> Data provided
*** Block opens ***

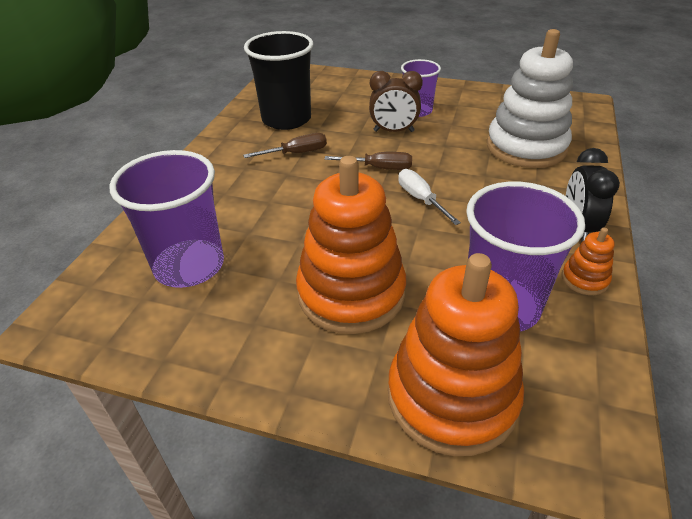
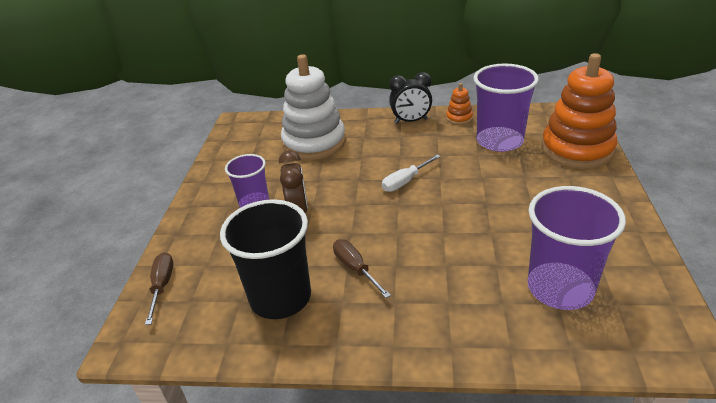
camera: 100 degrees left, 5 degrees down
(351, 293) = (528, 195): orange stacking toy -> none
(379, 168) = (367, 209): brown screwdriver -> brown screwdriver (162, 286)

*** Block closes ***

> Problem requirements
Images in the data above are to be skipped. Retype all other material exactly.

> Response area
camera: 100 degrees left, 5 degrees down
(351, 293) = (528, 195): orange stacking toy -> none
(379, 168) = (367, 209): brown screwdriver -> brown screwdriver (162, 286)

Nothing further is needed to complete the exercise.